WHAT THE TASK REQUIRES> Leave the images behind and copy every record exactly.

[Items from a data source]
···

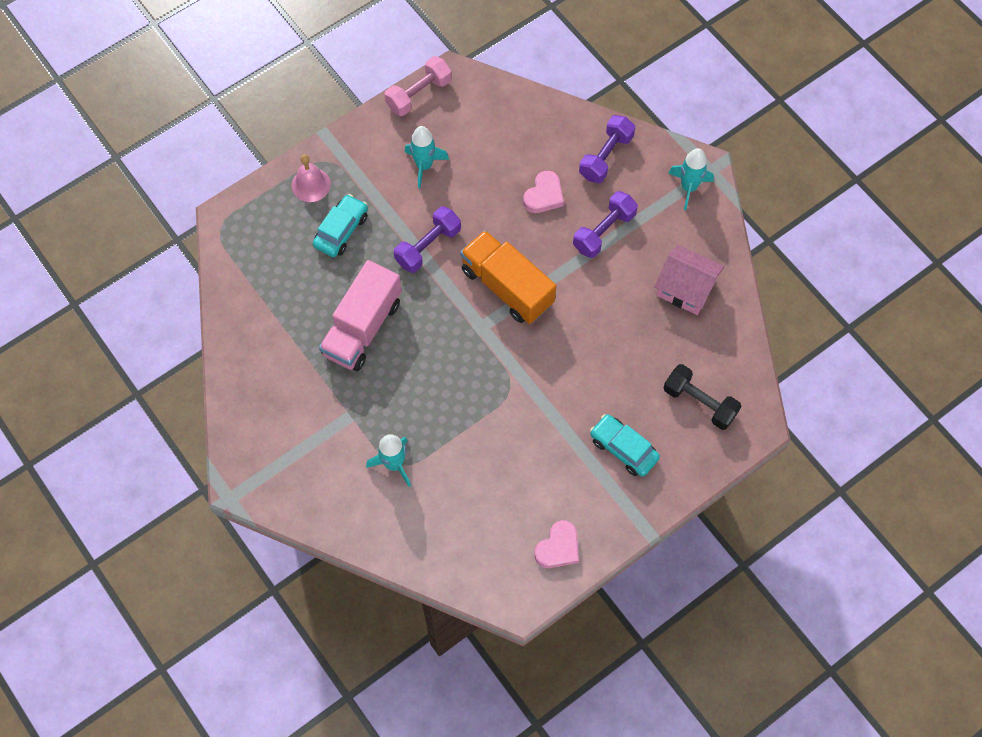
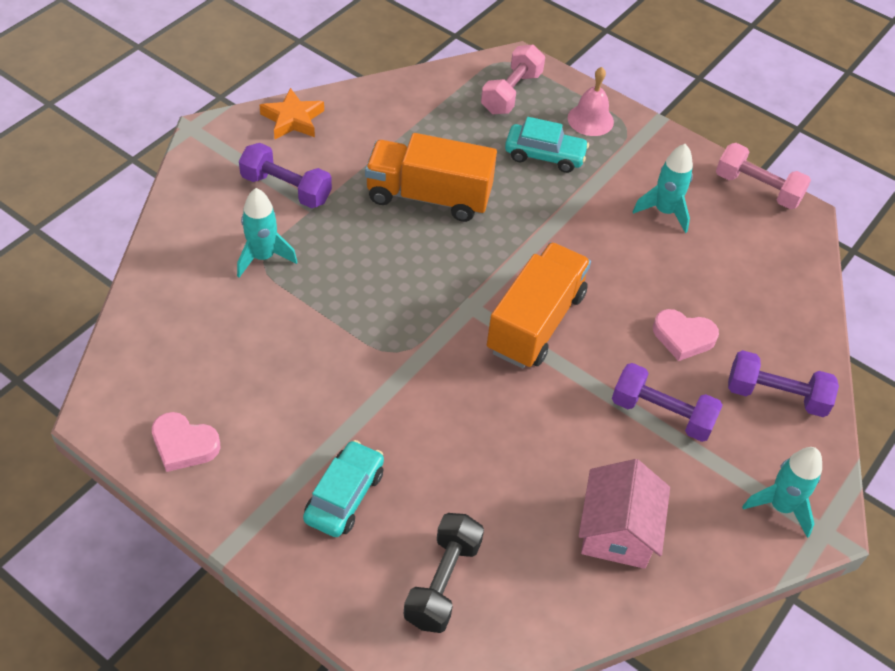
camera: 70 degrees right, 15 degrees down
(243, 413) = (293, 119): none -> orange star
(261, 234) = (511, 93): none -> pink dumbbell
(362, 328) = (428, 196): pink truck -> orange truck
(428, 246) = (558, 235): purple dumbbell -> purple dumbbell (286, 189)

···

RESULT FOR THIS TASK>
camera: 70 degrees right, 15 degrees down
(243, 413) = (293, 119): none -> orange star
(261, 234) = (511, 93): none -> pink dumbbell
(362, 328) = (428, 196): pink truck -> orange truck
(428, 246) = (558, 235): purple dumbbell -> purple dumbbell (286, 189)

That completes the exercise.